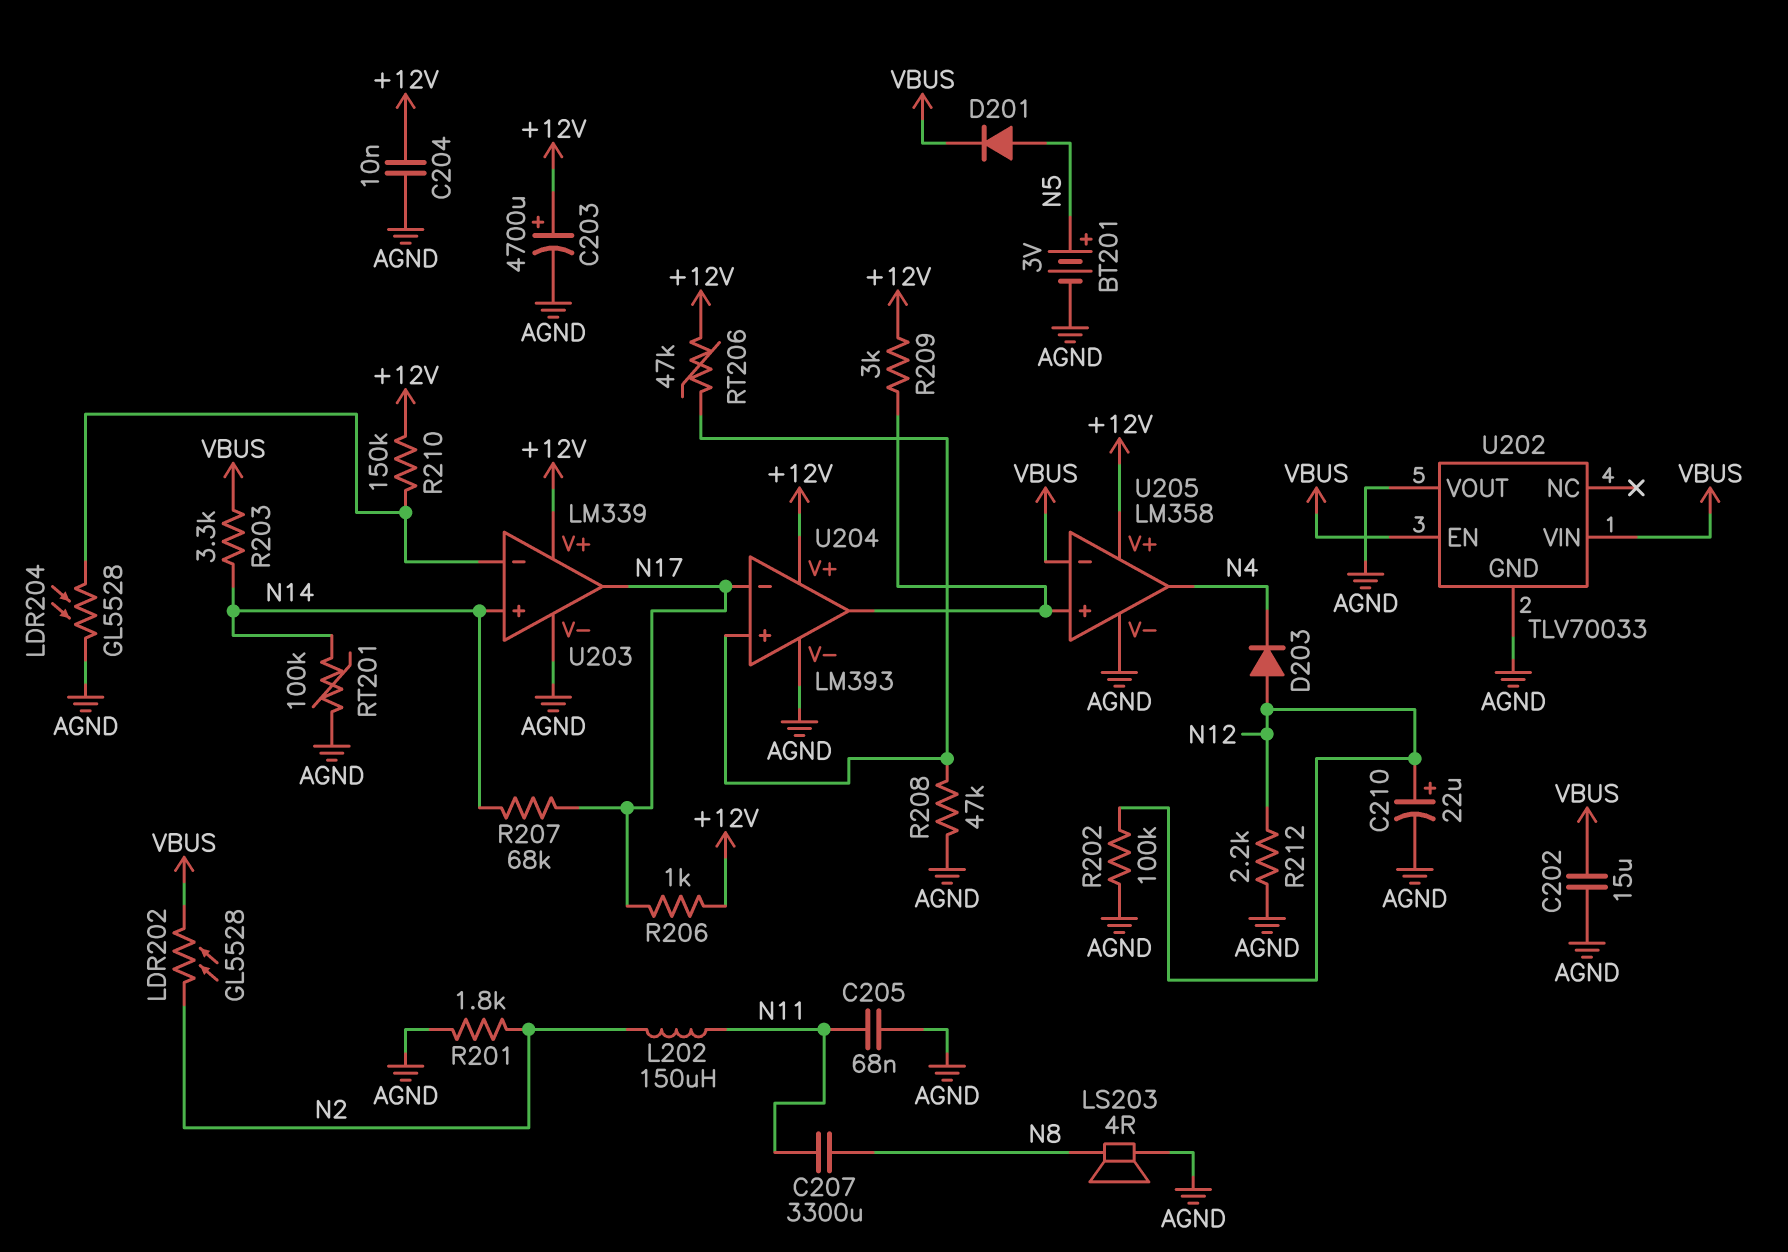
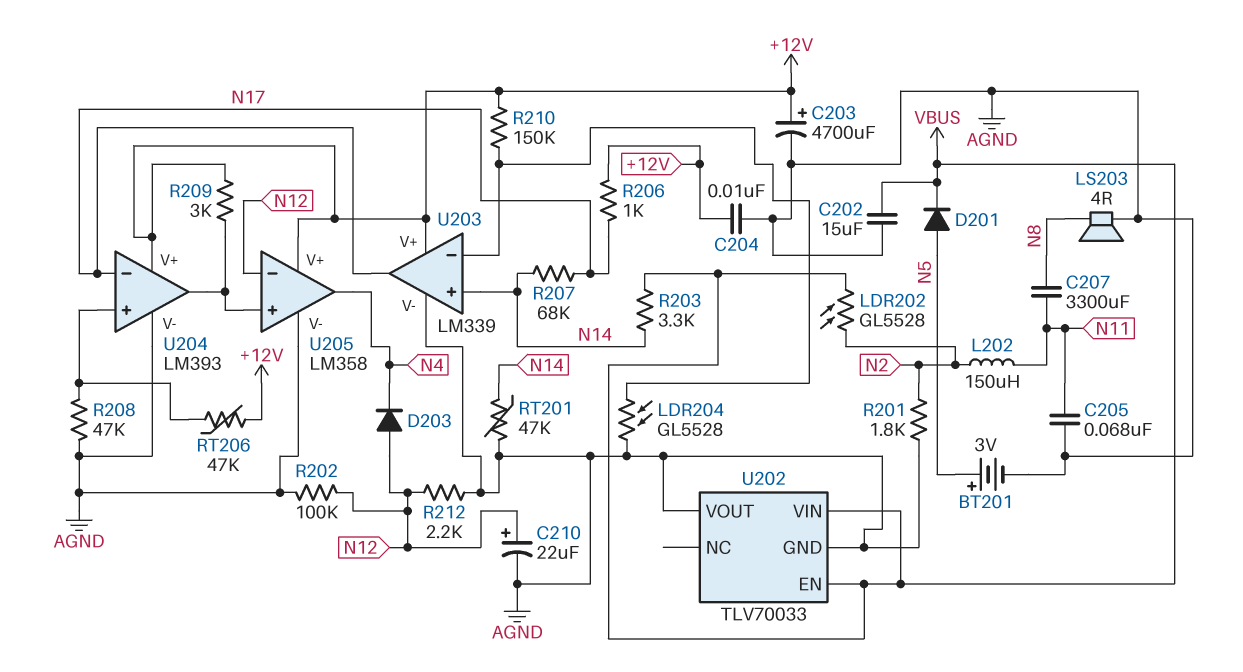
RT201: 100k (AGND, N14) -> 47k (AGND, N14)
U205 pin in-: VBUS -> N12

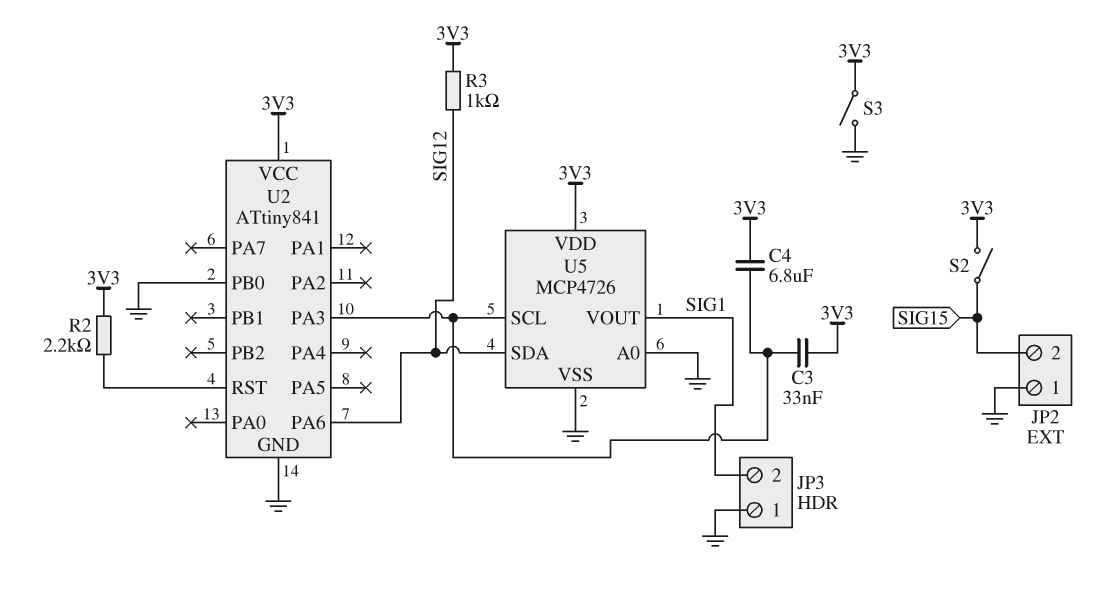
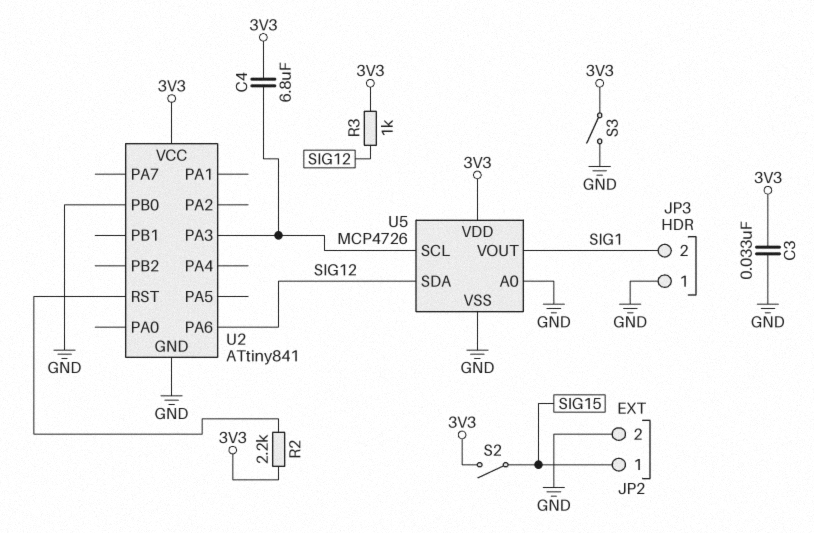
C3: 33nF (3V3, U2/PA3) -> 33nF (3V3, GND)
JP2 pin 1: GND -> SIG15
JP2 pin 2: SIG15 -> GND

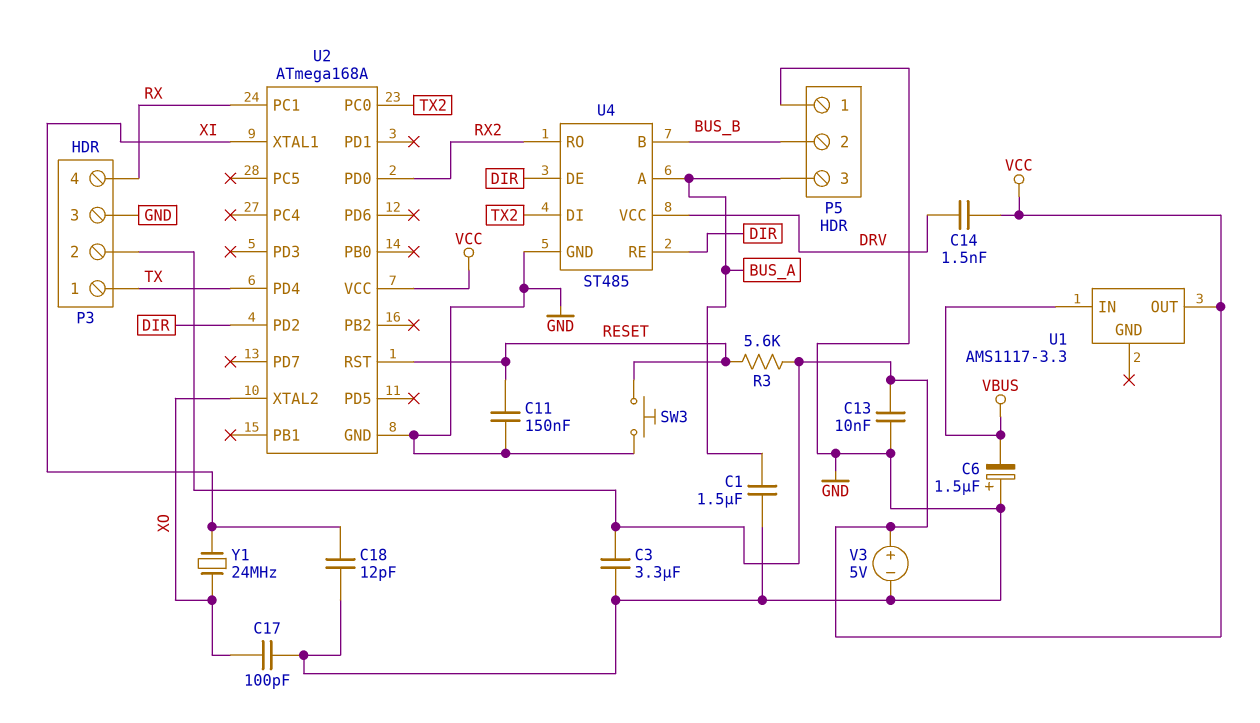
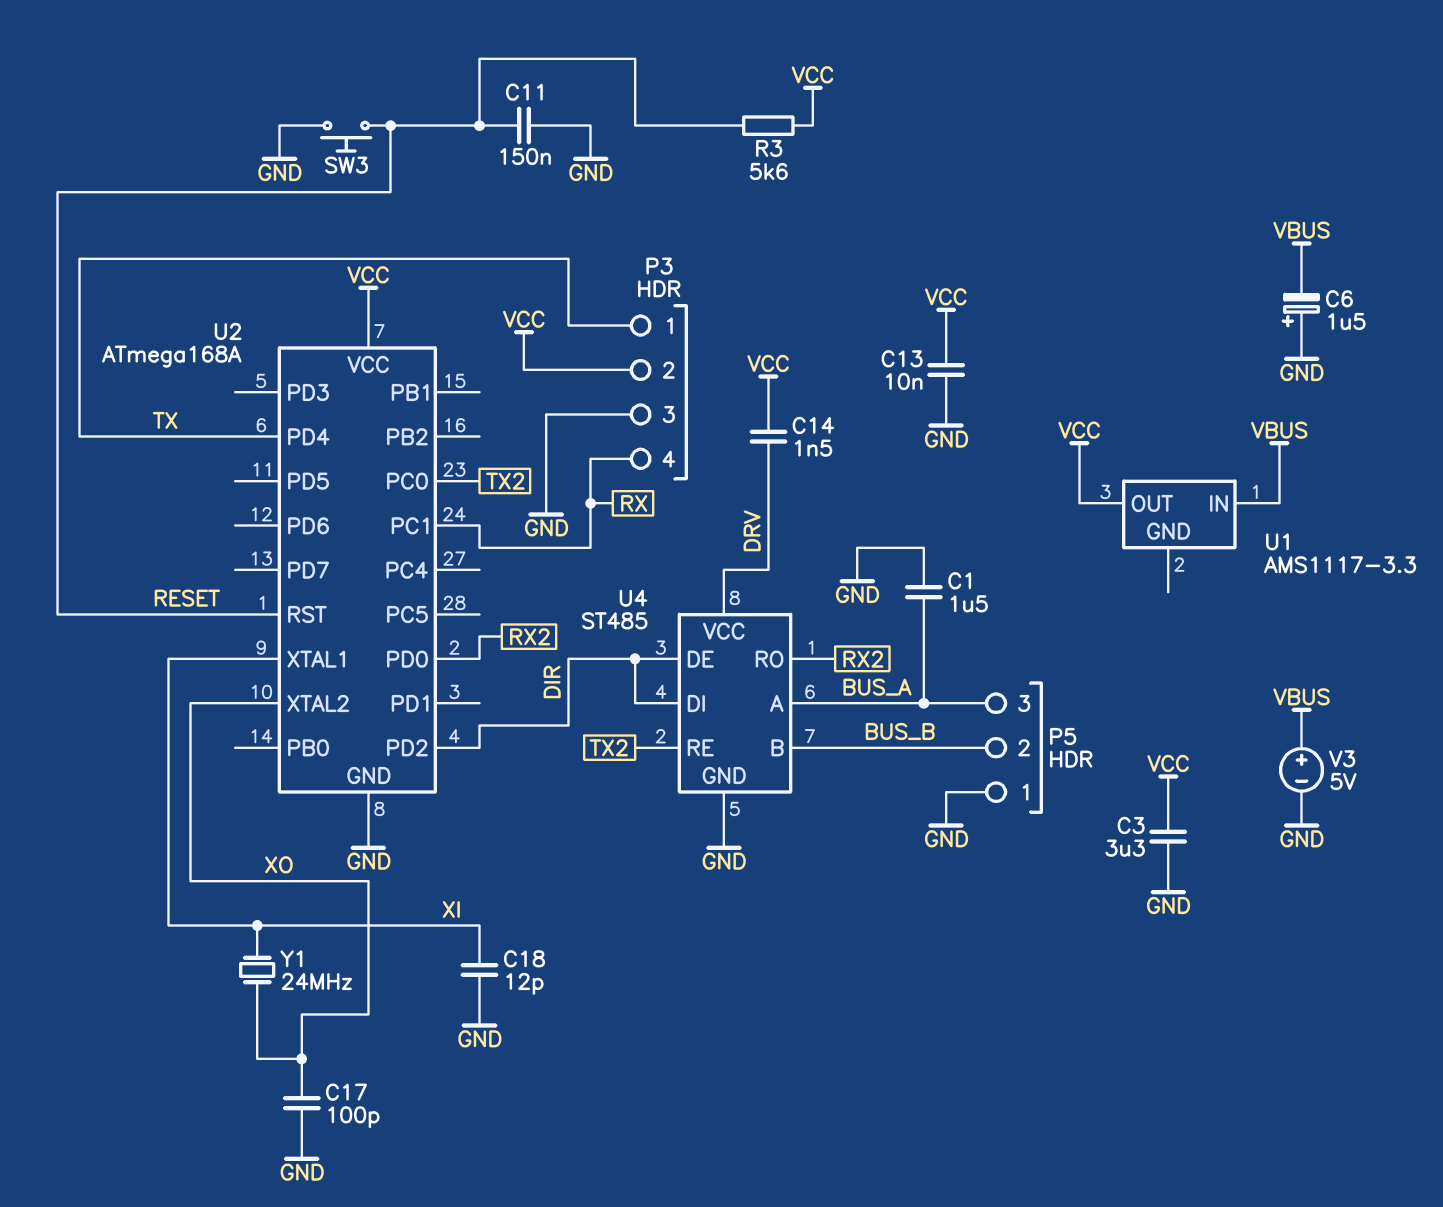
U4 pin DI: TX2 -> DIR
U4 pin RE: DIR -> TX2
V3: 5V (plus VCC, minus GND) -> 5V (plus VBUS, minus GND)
====
### Work item
Nothing but the lines from the one holding "U4 pin RE: DIR -> TX2" through the last line of the data may be output, and each must match exactly.

### Result of the exercise
U4 pin RE: DIR -> TX2
V3: 5V (plus VCC, minus GND) -> 5V (plus VBUS, minus GND)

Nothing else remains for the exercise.